STUDY MATERIAL

● ● ● ● ●

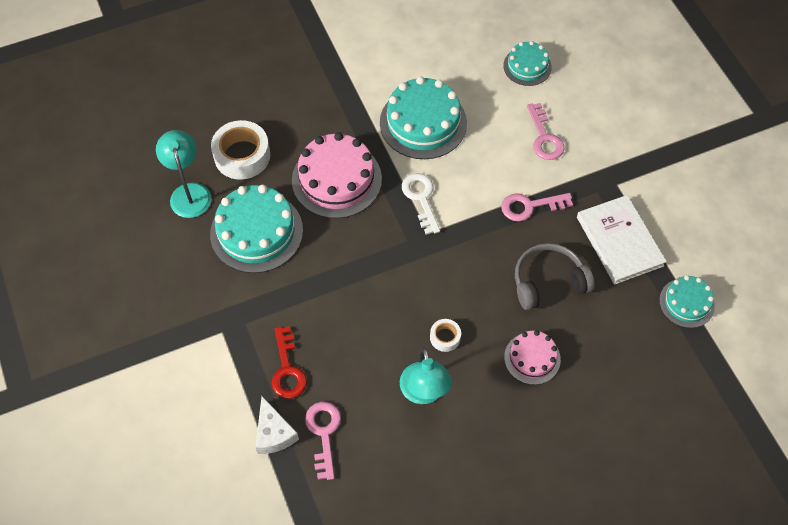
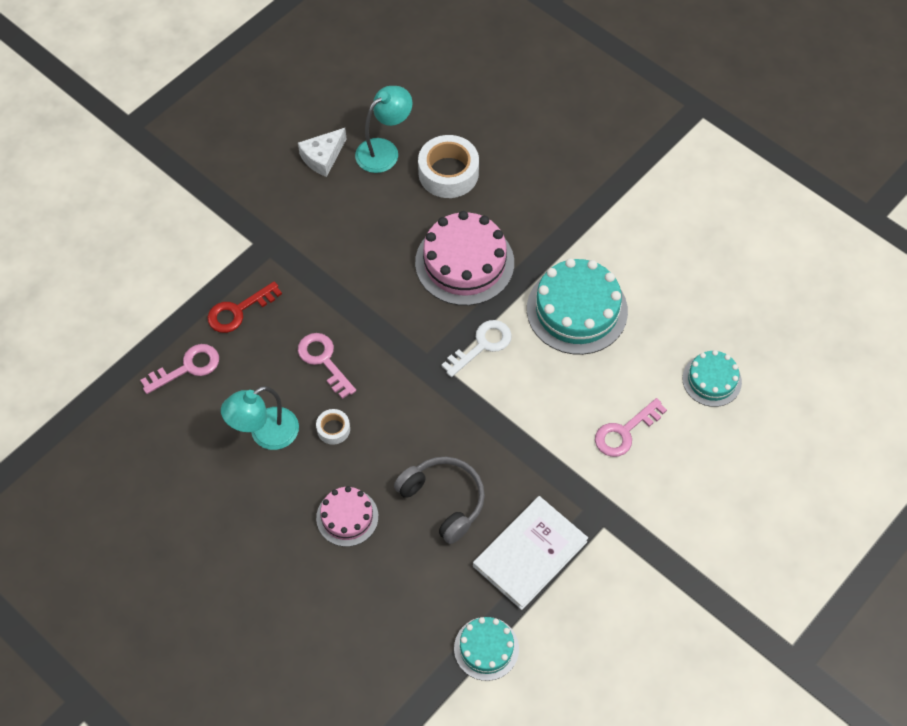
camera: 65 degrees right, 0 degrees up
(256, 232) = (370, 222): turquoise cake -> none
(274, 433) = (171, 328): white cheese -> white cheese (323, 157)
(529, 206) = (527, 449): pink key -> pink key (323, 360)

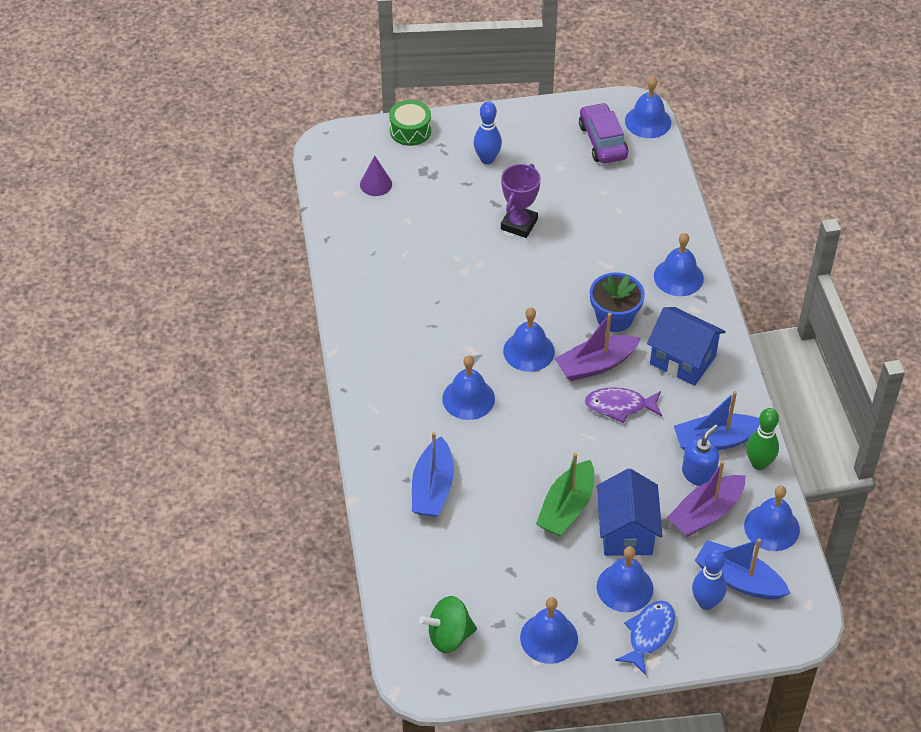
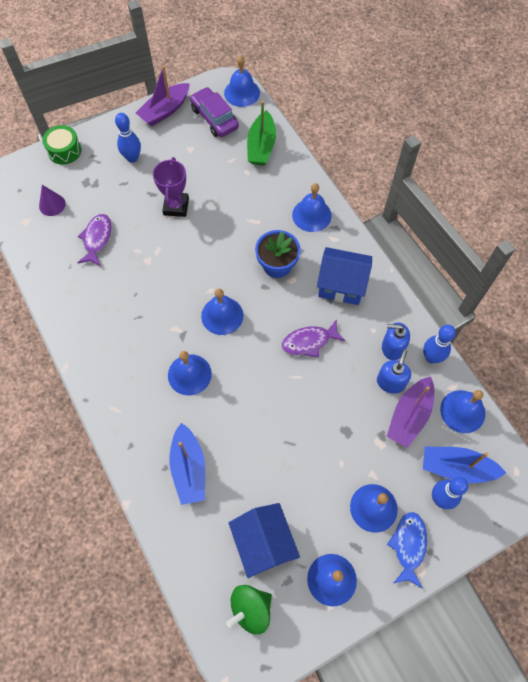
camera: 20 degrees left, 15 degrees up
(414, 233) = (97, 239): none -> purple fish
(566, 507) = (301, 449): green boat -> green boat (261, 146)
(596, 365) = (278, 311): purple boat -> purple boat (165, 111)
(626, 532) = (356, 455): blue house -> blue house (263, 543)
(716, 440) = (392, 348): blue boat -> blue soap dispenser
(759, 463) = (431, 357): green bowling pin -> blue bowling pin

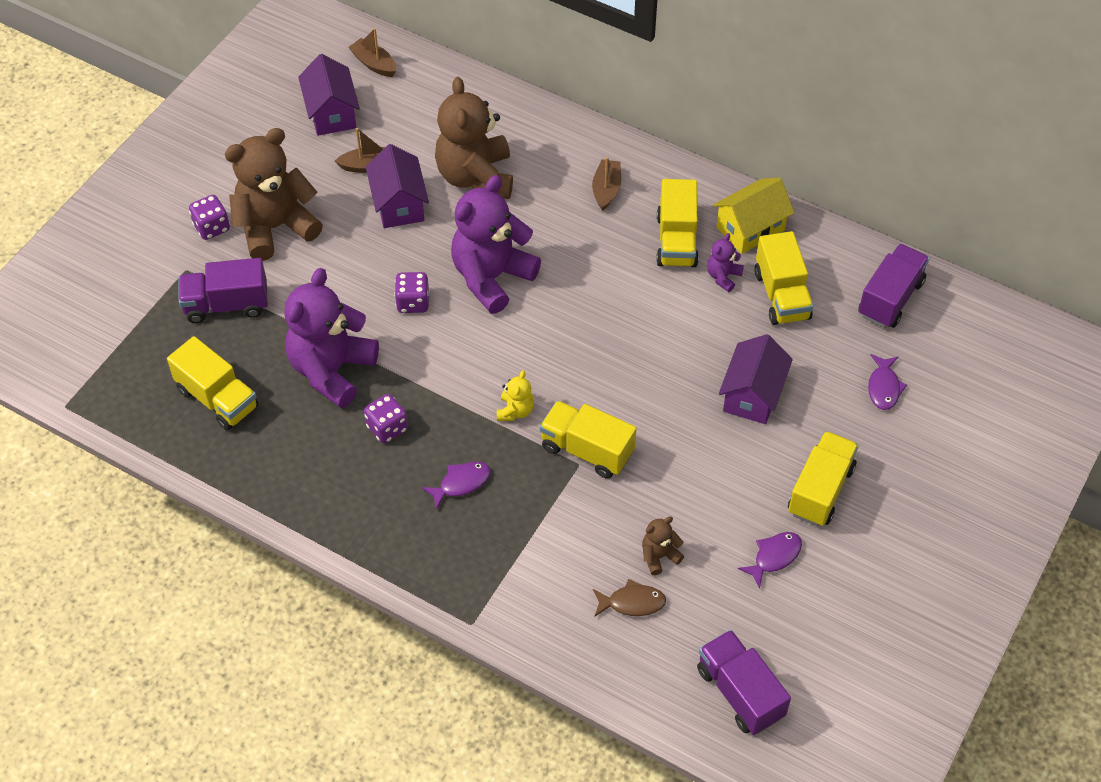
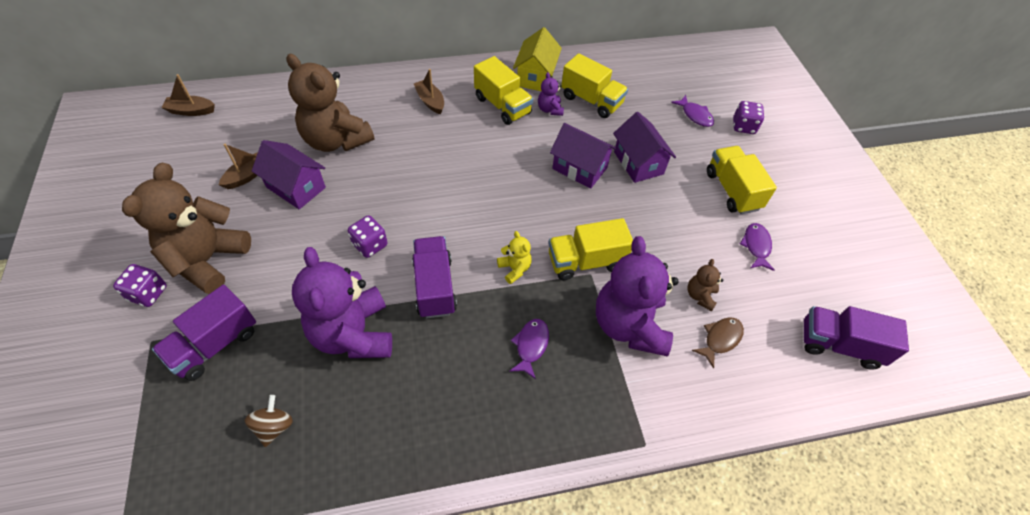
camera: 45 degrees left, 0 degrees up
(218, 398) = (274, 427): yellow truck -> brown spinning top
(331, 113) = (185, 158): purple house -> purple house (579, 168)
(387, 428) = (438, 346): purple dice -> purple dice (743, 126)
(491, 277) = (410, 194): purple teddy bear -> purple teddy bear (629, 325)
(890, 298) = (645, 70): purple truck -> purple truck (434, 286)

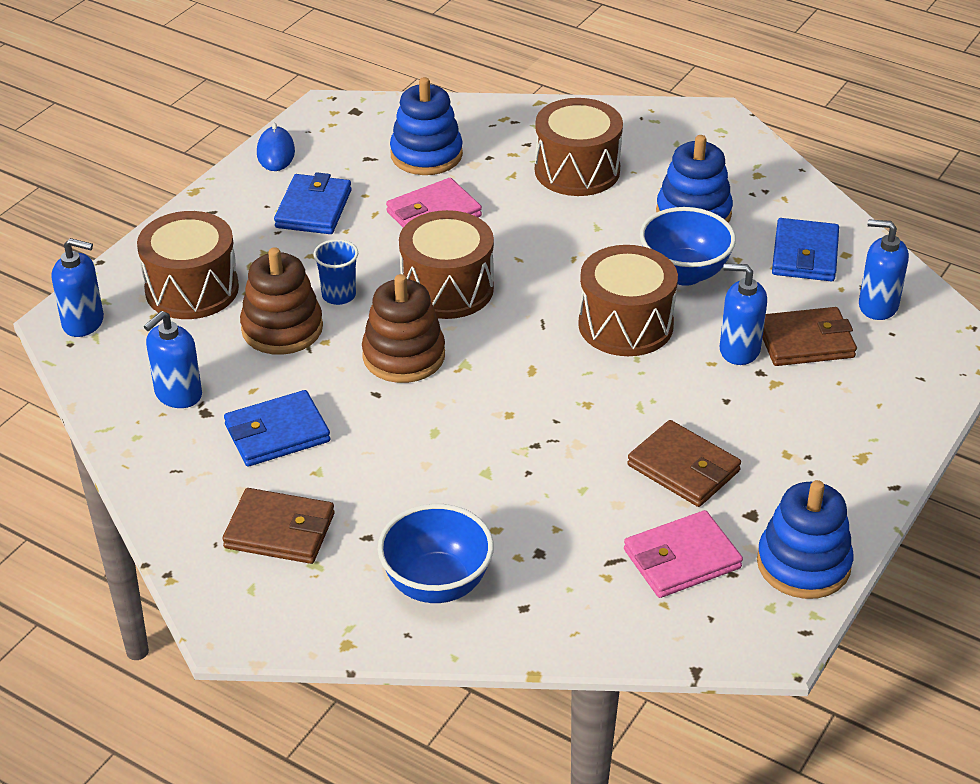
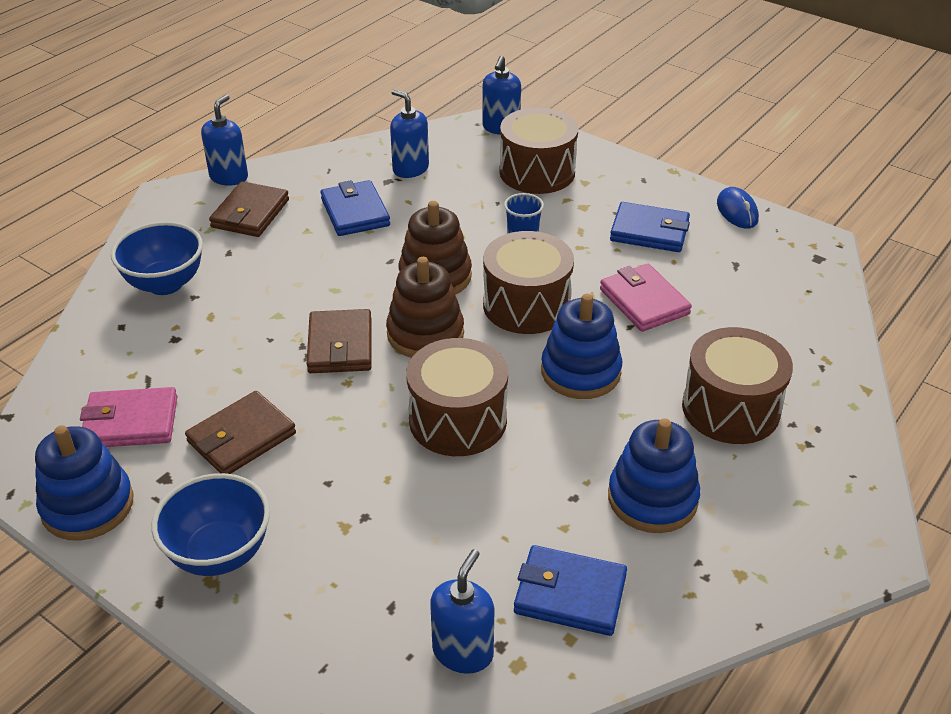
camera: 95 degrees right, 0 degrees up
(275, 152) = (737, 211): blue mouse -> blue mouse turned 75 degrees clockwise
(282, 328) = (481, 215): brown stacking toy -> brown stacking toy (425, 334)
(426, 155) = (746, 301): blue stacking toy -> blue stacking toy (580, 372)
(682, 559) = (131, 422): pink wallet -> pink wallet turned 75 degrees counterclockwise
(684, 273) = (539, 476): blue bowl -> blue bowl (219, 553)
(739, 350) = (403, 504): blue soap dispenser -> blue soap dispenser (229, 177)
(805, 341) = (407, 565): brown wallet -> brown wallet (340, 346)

● ● ● ● ●

EXERCISE INSTRUCTIONS
Give back the material above exactly, with each picture removed.

YOUR RESPONSE
camera: 65 degrees right, 0 degrees up
(256, 232) = (370, 222): turquoise cake -> none
(274, 433) = (171, 328): white cheese -> white cheese (323, 157)
(529, 206) = (527, 449): pink key -> pink key (323, 360)

camera: 20 degrees left, 15 degrees up
(414, 233) = (97, 239): none -> purple fish
(566, 507) = (301, 449): green boat -> green boat (261, 146)
(596, 365) = (278, 311): purple boat -> purple boat (165, 111)
(626, 532) = (356, 455): blue house -> blue house (263, 543)
(716, 440) = (392, 348): blue boat -> blue soap dispenser
(759, 463) = (431, 357): green bowling pin -> blue bowling pin

camera: 45 degrees left, 0 degrees up
(218, 398) = (274, 427): yellow truck -> brown spinning top
(331, 113) = (185, 158): purple house -> purple house (579, 168)
(387, 428) = (438, 346): purple dice -> purple dice (743, 126)
(491, 277) = (410, 194): purple teddy bear -> purple teddy bear (629, 325)
(890, 298) = (645, 70): purple truck -> purple truck (434, 286)

camera: 95 degrees right, 0 degrees up
(275, 152) = (737, 211): blue mouse -> blue mouse turned 75 degrees clockwise
(282, 328) = (481, 215): brown stacking toy -> brown stacking toy (425, 334)
(426, 155) = (746, 301): blue stacking toy -> blue stacking toy (580, 372)
(682, 559) = (131, 422): pink wallet -> pink wallet turned 75 degrees counterclockwise
(684, 273) = (539, 476): blue bowl -> blue bowl (219, 553)
(739, 350) = (403, 504): blue soap dispenser -> blue soap dispenser (229, 177)
(805, 341) = (407, 565): brown wallet -> brown wallet (340, 346)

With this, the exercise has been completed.